## What you will do
Count how many lines below include the string "none". Only that number should appear in the reply.

## Provided data
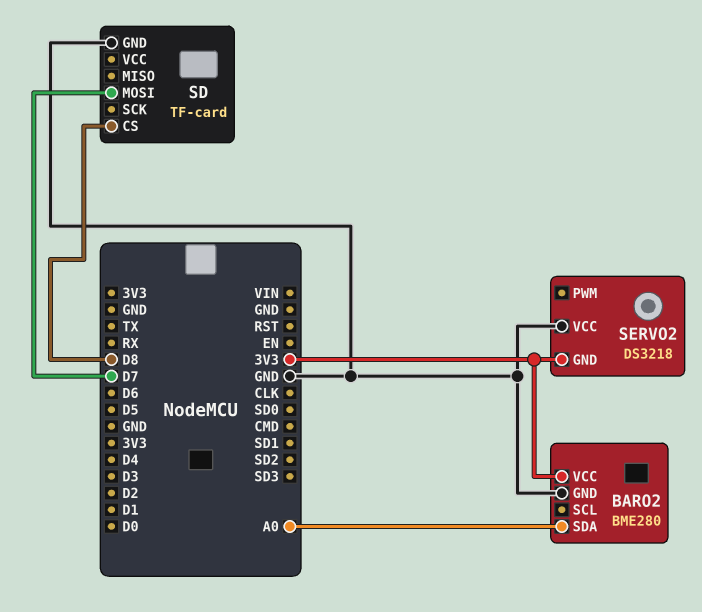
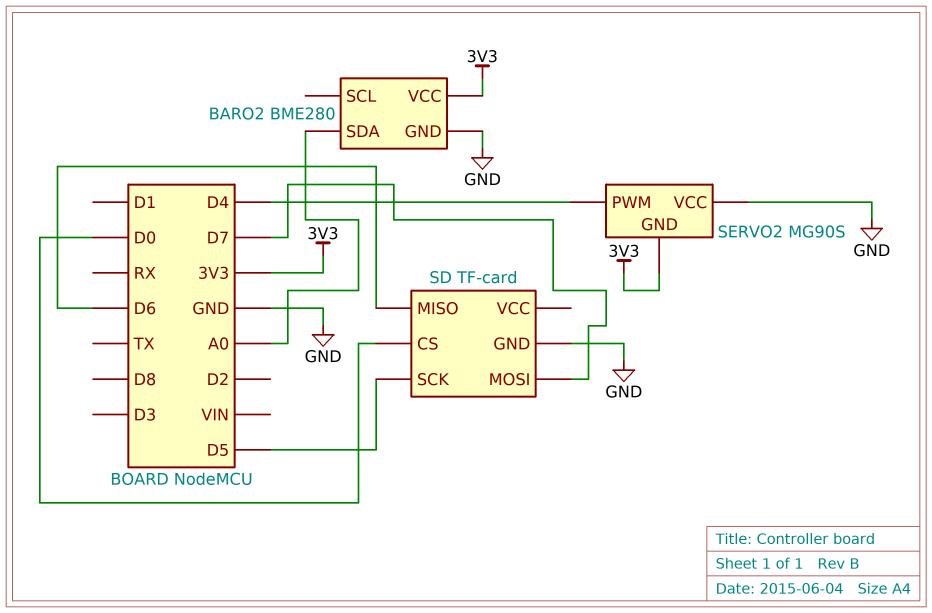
SD pin CS: D8 -> D0
SD pin MISO: none -> D6
SD pin SCK: none -> D5
SERVO2: DS3218 -> MG90S
SERVO2 pin PWM: none -> D4

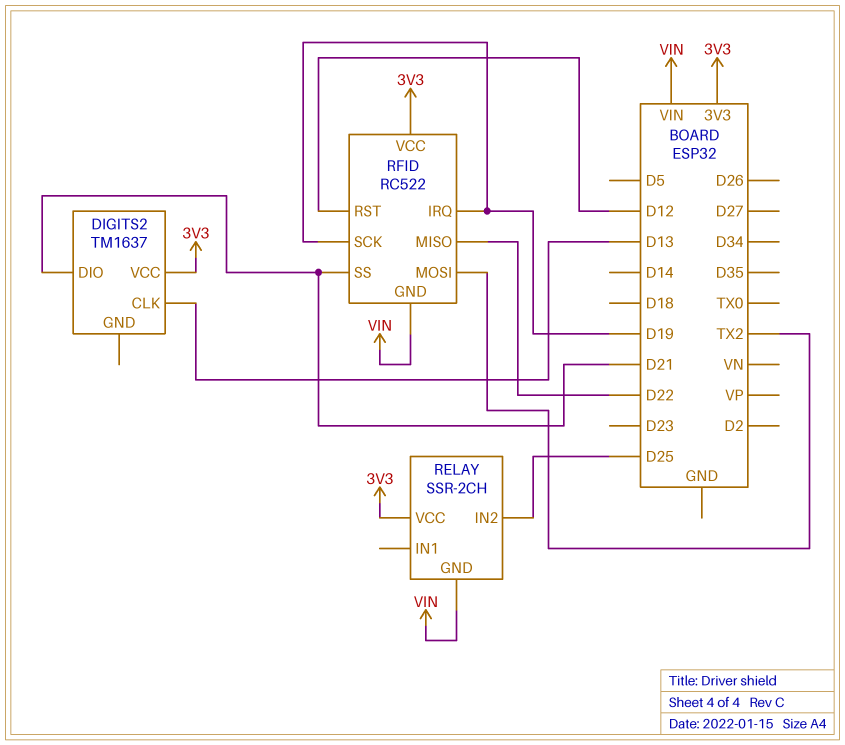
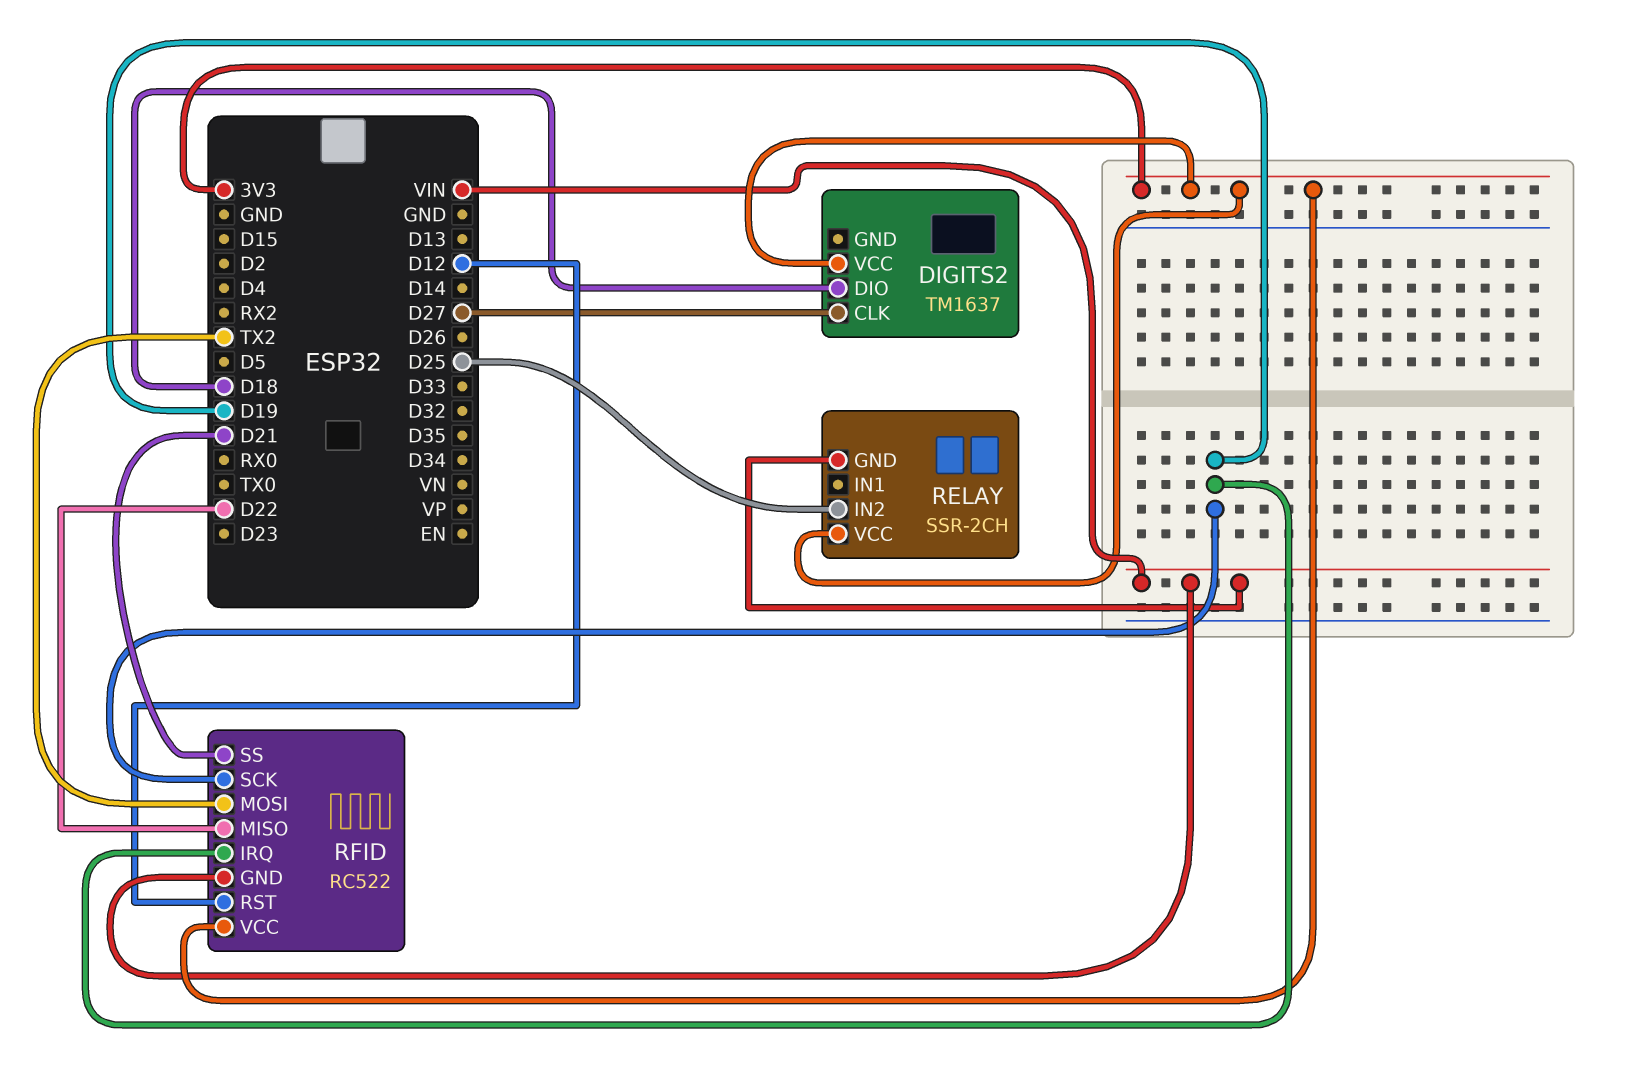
DIGITS2 pin CLK: D13 -> D27
DIGITS2 pin DIO: D21 -> D18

## Exercise answer
3